Task brief: Arrange the rows in the part that opens with the line containing "sub-36 m fragments." and closes with the line containing "road 5 (residential): [(9,127),(36,0)]" as a two-column CSV with the headers instruction and output, one line per row. Put each row's text and its answer in their own quoted fields, with line breaks turned into spaces.

Input:
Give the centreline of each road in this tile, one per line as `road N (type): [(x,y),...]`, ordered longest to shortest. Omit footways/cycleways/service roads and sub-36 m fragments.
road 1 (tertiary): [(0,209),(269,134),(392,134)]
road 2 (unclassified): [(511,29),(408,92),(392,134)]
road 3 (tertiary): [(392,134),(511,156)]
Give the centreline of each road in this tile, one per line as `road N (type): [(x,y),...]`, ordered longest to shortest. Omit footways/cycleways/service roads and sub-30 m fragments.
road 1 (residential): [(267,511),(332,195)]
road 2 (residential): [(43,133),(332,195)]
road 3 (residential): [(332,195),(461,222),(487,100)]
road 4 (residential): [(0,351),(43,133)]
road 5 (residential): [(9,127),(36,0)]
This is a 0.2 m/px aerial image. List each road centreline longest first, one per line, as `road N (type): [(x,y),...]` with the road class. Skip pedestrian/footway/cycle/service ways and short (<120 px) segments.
...
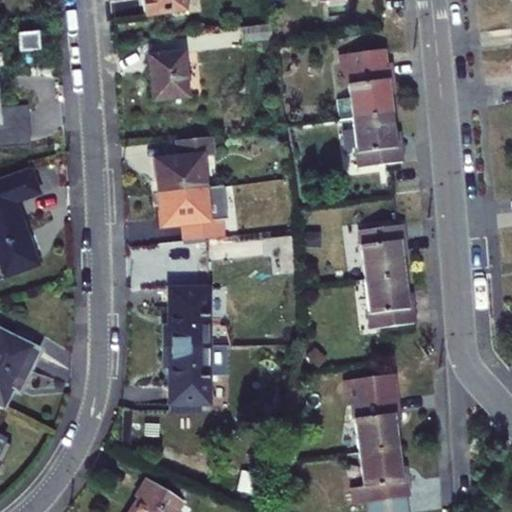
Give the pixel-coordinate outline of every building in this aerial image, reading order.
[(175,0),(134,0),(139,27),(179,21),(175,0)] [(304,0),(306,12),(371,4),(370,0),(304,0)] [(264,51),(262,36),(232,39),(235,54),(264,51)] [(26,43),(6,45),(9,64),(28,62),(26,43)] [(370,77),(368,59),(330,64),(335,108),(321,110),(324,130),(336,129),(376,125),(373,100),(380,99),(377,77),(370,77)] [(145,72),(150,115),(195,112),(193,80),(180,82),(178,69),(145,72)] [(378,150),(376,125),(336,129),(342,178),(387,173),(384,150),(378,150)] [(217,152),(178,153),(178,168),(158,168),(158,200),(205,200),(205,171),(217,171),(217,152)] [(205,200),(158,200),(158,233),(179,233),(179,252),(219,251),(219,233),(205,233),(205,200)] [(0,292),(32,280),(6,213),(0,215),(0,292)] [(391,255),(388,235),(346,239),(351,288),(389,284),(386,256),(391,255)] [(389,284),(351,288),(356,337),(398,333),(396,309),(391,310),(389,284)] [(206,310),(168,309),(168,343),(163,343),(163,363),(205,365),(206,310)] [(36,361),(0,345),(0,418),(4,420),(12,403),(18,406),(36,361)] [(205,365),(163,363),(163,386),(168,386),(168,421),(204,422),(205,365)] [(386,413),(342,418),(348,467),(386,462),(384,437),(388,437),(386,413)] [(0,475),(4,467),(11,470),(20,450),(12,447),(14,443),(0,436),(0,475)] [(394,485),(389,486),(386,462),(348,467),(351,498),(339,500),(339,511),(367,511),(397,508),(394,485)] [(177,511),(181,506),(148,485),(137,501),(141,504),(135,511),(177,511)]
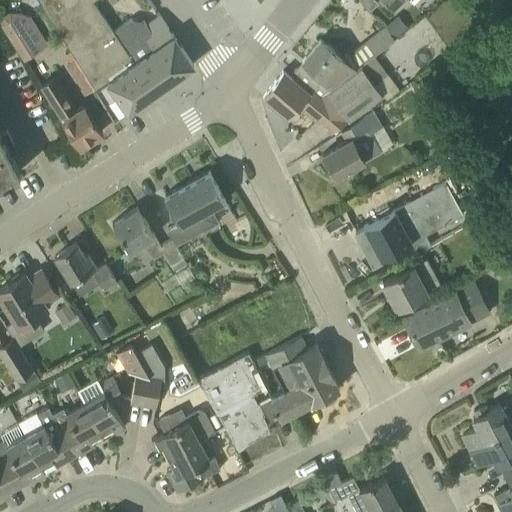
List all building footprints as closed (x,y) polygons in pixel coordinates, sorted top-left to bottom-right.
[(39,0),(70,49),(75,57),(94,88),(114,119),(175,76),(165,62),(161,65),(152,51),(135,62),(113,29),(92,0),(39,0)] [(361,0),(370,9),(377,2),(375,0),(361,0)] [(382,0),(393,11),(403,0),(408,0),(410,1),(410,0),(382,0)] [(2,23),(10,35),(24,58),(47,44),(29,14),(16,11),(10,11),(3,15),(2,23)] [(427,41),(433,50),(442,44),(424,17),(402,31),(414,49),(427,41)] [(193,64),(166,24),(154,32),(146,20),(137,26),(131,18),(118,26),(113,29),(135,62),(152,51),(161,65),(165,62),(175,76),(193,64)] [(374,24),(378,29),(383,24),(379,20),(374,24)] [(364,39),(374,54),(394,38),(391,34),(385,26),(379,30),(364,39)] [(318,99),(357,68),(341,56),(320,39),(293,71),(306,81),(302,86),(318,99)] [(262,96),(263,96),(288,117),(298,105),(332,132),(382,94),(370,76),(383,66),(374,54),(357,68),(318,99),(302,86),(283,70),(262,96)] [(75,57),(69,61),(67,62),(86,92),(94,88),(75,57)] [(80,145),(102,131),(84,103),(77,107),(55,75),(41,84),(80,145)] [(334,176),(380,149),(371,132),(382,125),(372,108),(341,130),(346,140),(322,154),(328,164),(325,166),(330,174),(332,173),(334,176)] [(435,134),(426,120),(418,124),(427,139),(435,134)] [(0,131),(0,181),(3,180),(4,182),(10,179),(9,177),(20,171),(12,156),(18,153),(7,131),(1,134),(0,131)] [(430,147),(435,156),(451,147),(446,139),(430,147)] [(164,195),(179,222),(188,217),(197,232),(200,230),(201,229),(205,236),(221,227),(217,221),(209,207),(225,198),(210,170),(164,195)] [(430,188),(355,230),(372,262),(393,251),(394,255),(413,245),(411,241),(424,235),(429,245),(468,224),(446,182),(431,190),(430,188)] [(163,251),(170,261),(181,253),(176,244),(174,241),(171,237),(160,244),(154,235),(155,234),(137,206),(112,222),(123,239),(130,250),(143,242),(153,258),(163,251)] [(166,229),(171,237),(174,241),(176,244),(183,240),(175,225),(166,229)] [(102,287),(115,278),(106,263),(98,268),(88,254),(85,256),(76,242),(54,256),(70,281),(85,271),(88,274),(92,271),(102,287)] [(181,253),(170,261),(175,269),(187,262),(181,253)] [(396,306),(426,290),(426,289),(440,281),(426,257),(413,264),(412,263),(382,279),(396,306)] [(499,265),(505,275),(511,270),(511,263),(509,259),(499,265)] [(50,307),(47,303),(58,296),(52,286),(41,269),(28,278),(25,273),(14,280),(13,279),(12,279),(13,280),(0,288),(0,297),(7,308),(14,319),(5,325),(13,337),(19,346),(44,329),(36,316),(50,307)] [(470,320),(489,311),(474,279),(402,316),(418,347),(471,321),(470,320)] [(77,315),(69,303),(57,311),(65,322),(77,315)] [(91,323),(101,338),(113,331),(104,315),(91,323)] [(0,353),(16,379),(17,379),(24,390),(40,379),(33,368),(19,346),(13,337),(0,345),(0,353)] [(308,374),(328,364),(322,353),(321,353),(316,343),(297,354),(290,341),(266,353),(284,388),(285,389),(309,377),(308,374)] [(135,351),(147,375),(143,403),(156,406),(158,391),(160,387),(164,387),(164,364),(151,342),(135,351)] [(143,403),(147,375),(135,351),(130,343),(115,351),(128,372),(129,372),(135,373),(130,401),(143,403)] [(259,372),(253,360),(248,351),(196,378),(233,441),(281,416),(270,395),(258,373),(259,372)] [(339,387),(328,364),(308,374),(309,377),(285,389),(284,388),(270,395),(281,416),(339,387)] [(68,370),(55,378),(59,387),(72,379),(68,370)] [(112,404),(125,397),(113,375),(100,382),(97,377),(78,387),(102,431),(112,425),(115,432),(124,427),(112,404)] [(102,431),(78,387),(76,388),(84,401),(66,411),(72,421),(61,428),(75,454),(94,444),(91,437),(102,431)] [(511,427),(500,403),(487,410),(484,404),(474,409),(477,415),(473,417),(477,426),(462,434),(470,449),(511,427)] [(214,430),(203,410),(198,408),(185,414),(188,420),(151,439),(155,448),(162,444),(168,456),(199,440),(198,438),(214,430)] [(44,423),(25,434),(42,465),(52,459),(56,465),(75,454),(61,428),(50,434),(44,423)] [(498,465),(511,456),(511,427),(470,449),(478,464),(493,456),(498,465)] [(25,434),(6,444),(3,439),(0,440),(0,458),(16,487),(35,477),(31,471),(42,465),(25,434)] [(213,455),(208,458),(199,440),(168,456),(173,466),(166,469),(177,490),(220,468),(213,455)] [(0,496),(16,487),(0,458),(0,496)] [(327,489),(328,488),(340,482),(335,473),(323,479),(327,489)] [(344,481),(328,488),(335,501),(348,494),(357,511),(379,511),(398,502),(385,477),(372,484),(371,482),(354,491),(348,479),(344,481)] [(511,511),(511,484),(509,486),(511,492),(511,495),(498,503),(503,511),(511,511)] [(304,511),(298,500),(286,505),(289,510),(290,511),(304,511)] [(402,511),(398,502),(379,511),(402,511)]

Result of the exercise:
instruction,output
"Give the centreline of each road in this tile, one per line as `road N (type): [(x,y),...]`, ordered longest to shortest. Omit footways/cycleways/service roads and sub-36 m fragments.","road 1 (tertiary): [(0,209),(269,134),(392,134)] road 2 (unclassified): [(511,29),(408,92),(392,134)] road 3 (tertiary): [(392,134),(511,156)]"
"Give the centreline of each road in this tile, one per line as `road N (type): [(x,y),...]`, ordered longest to shortest. Omit footways/cycleways/service roads and sub-30 m fragments.","road 1 (residential): [(267,511),(332,195)] road 2 (residential): [(43,133),(332,195)] road 3 (residential): [(332,195),(461,222),(487,100)] road 4 (residential): [(0,351),(43,133)] road 5 (residential): [(9,127),(36,0)]"